■ **Your instructions**
Among the records below, find the line that has "building: [85,91,261,266] -> none"; from there, give the lines again exactly, and stop after the line that has "building: [65,284,93,331] -> [93,201,118,243]".

■ **Record extracts**
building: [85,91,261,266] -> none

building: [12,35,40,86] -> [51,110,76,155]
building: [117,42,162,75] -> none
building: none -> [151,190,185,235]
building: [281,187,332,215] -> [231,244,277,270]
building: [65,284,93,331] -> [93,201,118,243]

* * *

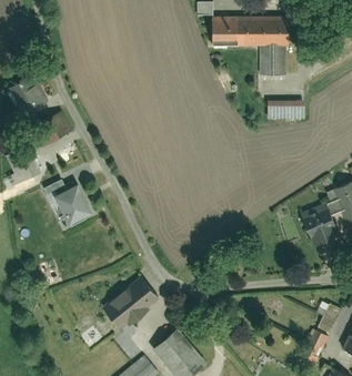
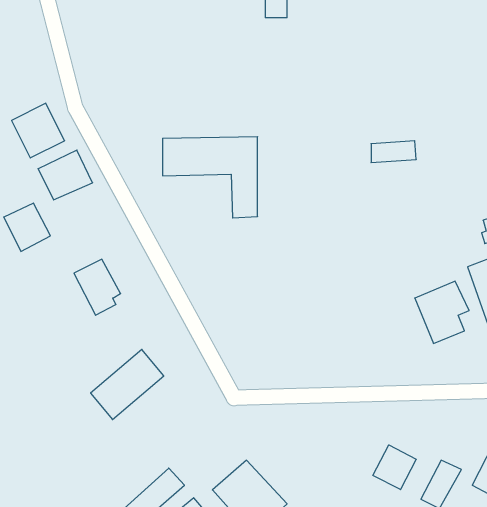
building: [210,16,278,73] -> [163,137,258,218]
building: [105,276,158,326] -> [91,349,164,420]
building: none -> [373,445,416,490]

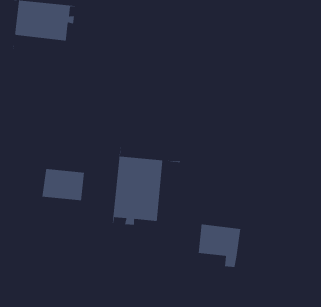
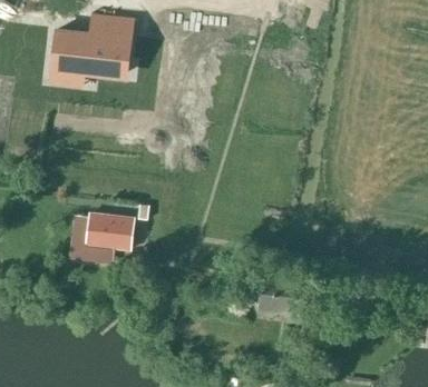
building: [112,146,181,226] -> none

■ **Task response**
building: [85,91,261,266] -> none

building: [12,35,40,86] -> [51,110,76,155]
building: [117,42,162,75] -> none
building: none -> [151,190,185,235]
building: [281,187,332,215] -> [231,244,277,270]
building: [65,284,93,331] -> [93,201,118,243]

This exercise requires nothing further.